▶ Work instructions: Line by line, the data below should be set down unchanged, with images excluded.

▶ Provided data:
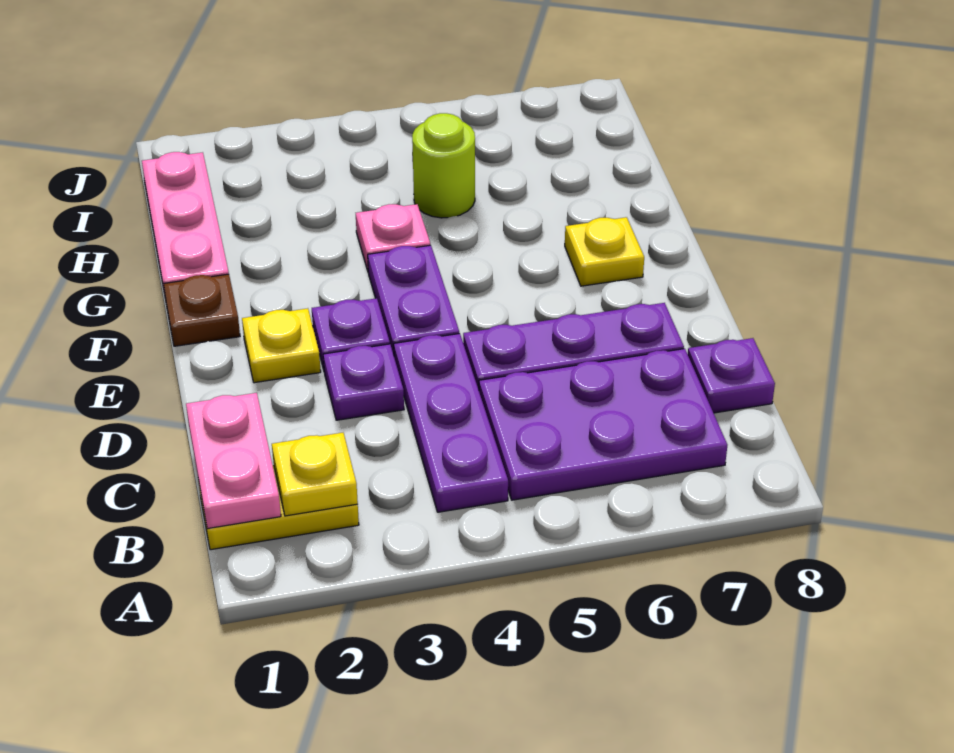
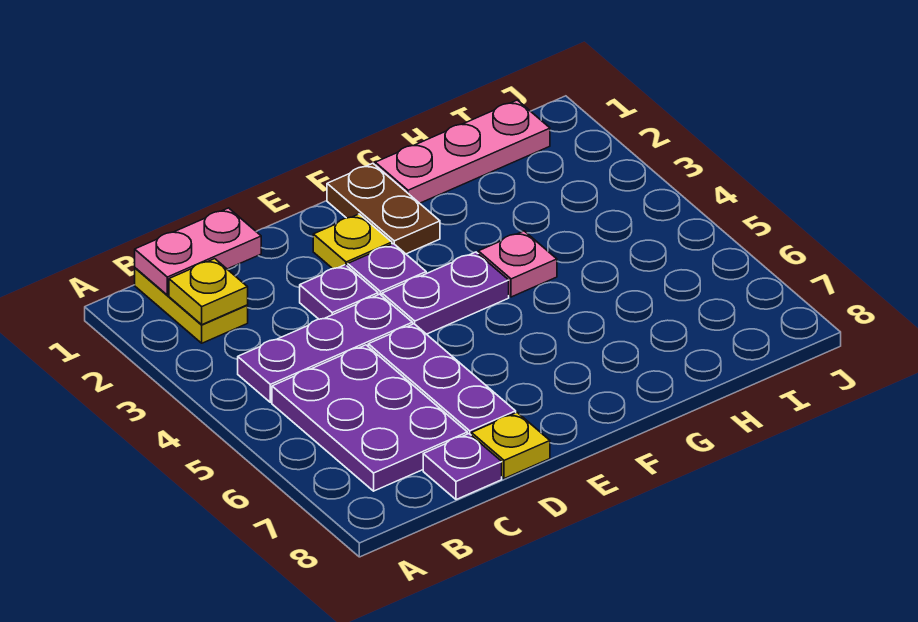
brown plate F1 level 1 -> brown plate F1:F2 level 1
yellow plate F7 level 1 -> yellow plate D8 level 1
lime round brick H5 level 1 -> none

▶ Task output:
brown plate F1 level 1 -> brown plate F1:F2 level 1
yellow plate F7 level 1 -> yellow plate D8 level 1
lime round brick H5 level 1 -> none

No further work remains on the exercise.